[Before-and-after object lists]

____

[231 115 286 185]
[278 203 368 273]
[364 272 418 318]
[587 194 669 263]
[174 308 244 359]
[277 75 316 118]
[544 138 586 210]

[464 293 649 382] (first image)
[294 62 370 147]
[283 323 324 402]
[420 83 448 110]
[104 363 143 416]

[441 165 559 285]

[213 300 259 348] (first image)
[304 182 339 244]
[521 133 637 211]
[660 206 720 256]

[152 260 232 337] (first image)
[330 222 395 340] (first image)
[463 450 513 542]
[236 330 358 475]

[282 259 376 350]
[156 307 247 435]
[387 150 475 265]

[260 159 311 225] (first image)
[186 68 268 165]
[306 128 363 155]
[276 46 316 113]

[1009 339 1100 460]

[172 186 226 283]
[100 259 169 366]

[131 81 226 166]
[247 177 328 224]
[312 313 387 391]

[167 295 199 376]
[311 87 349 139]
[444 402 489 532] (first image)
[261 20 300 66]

____

What you need to do
Write out all the records above one more time, exactly.

Exercise output
[231 115 286 185]
[278 203 368 273]
[364 272 418 318]
[587 194 669 263]
[174 308 244 359]
[277 75 316 118]
[544 138 586 210]

[464 293 649 382] (first image)
[294 62 370 147]
[283 323 324 402]
[420 83 448 110]
[104 363 143 416]

[441 165 559 285]

[213 300 259 348] (first image)
[304 182 339 244]
[521 133 637 211]
[660 206 720 256]

[152 260 232 337] (first image)
[330 222 395 340] (first image)
[463 450 513 542]
[236 330 358 475]

[282 259 376 350]
[156 307 247 435]
[387 150 475 265]

[260 159 311 225] (first image)
[186 68 268 165]
[306 128 363 155]
[276 46 316 113]

[1009 339 1100 460]

[172 186 226 283]
[100 259 169 366]

[131 81 226 166]
[247 177 328 224]
[312 313 387 391]

[167 295 199 376]
[311 87 349 139]
[444 402 489 532] (first image)
[261 20 300 66]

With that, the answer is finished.